EXERCISE REQUIREMENTS
Return the data below unchanged, without images.

******

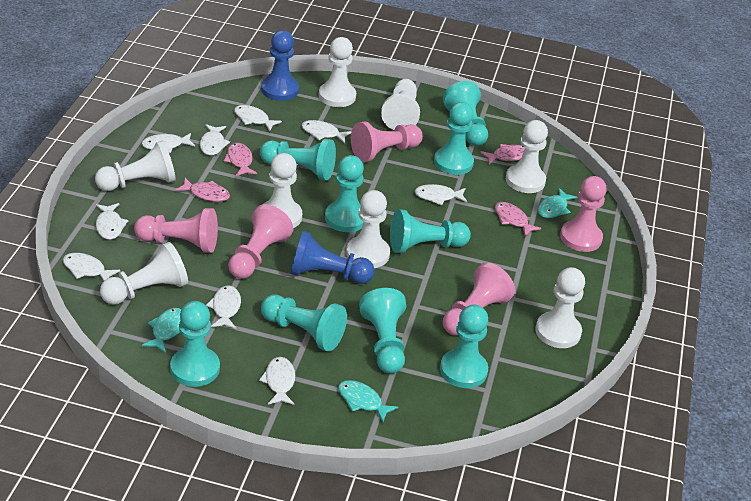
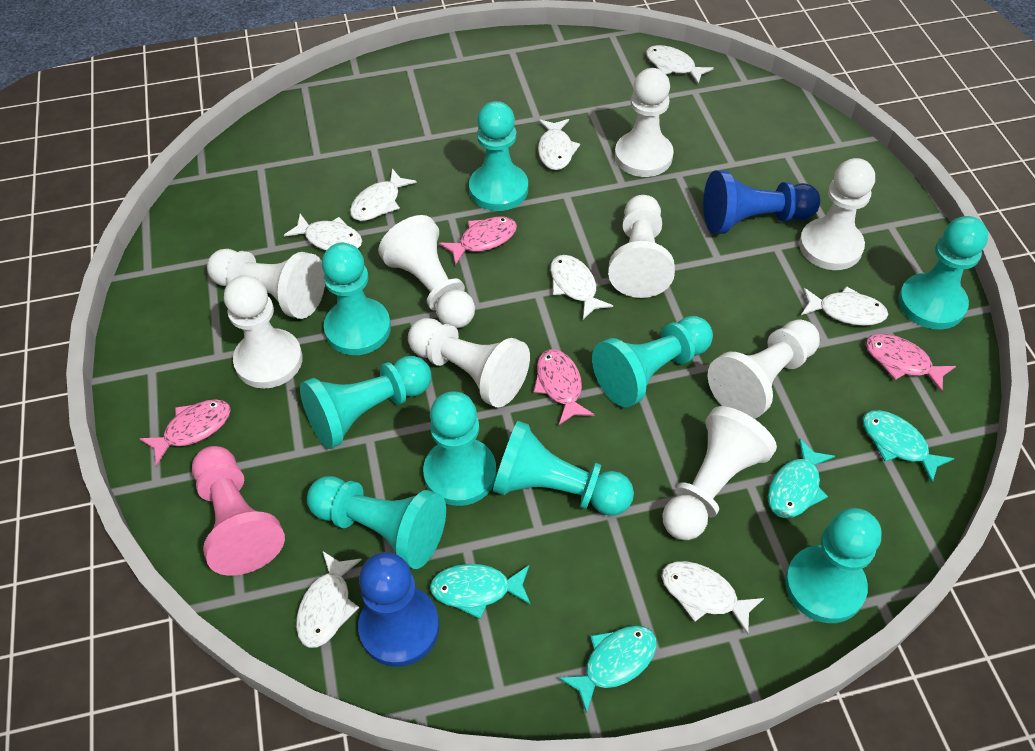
pink pawn: 5 -> 1
turquoise fish: 3 -> 4
white fish: 9 -> 8
white pawn: 8 -> 9

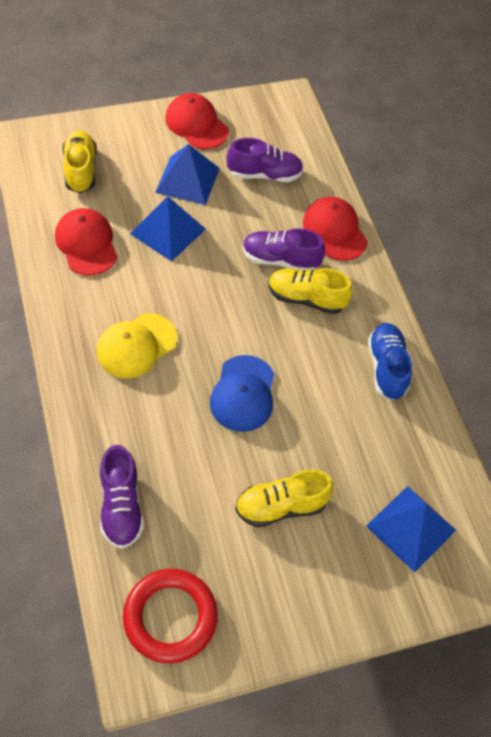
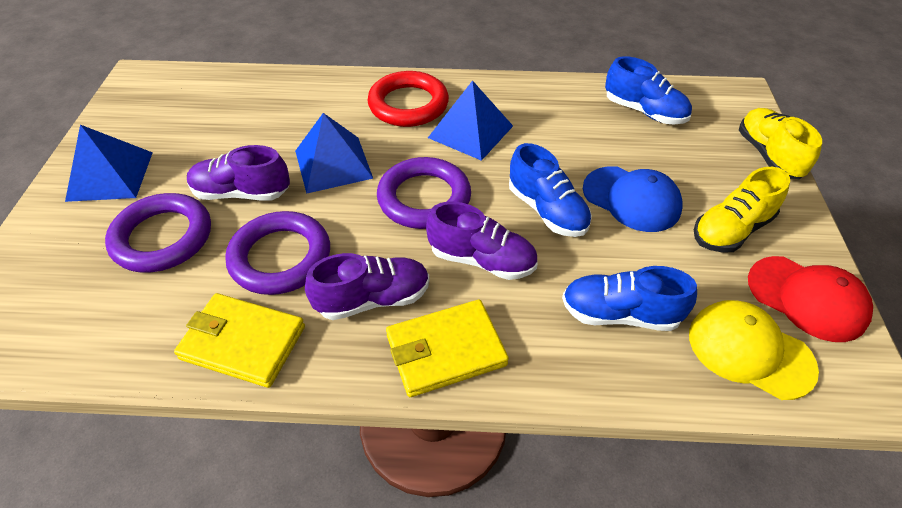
blue shoe: 1 -> 3
purple ring: 0 -> 3
red cap: 3 -> 1
yellow shoe: 3 -> 2
yellow wallet: 0 -> 2

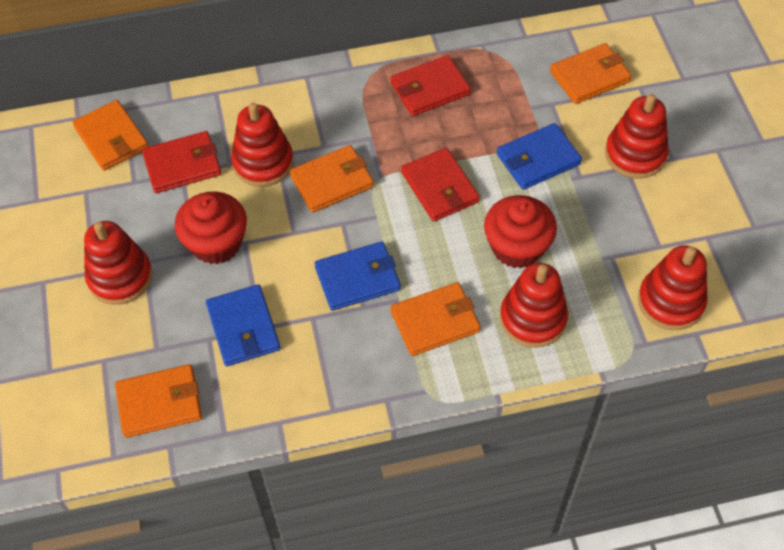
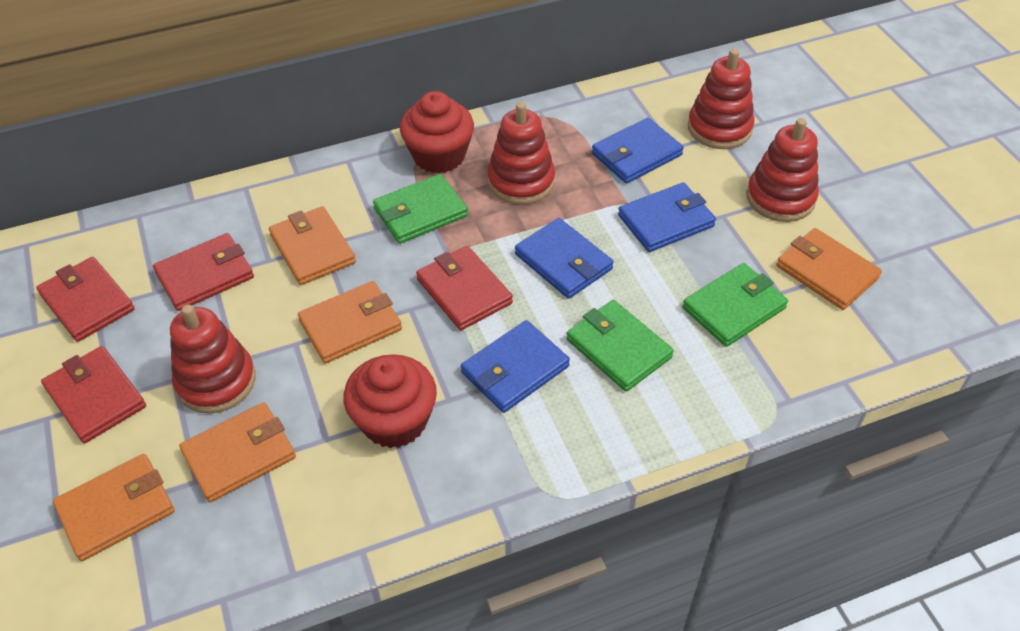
blue wallet: 3 -> 4
green wallet: 0 -> 3
red stacking toy: 5 -> 4
red wallet: 3 -> 4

******

TASK RESULT
pink pawn: 5 -> 1
turquoise fish: 3 -> 4
white fish: 9 -> 8
white pawn: 8 -> 9

blue shoe: 1 -> 3
purple ring: 0 -> 3
red cap: 3 -> 1
yellow shoe: 3 -> 2
yellow wallet: 0 -> 2

blue wallet: 3 -> 4
green wallet: 0 -> 3
red stacking toy: 5 -> 4
red wallet: 3 -> 4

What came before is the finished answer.